Input material section start

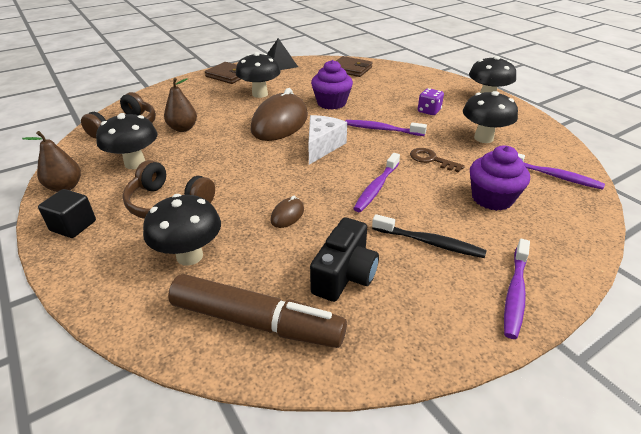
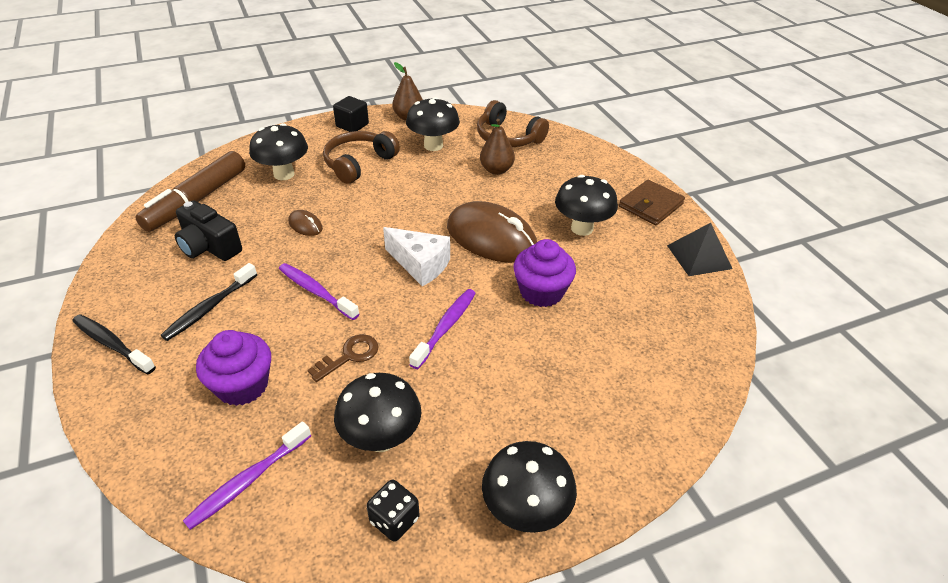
camera: 100 degrees right, 5 degrees up
(350, 69) = (680, 339): brown wallet -> none
(429, 111) = (490, 399): purple dice -> none
(515, 293) = (112, 344): purple toothbrush -> black toothbrush
(525, 127) = (394, 520): none -> black dice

Input material section end

Instructions to follow »
Pictures stay out, but every record above is to be returned exactly.

Answer for this exercise »
camera: 100 degrees right, 5 degrees up
(350, 69) = (680, 339): brown wallet -> none
(429, 111) = (490, 399): purple dice -> none
(515, 293) = (112, 344): purple toothbrush -> black toothbrush
(525, 127) = (394, 520): none -> black dice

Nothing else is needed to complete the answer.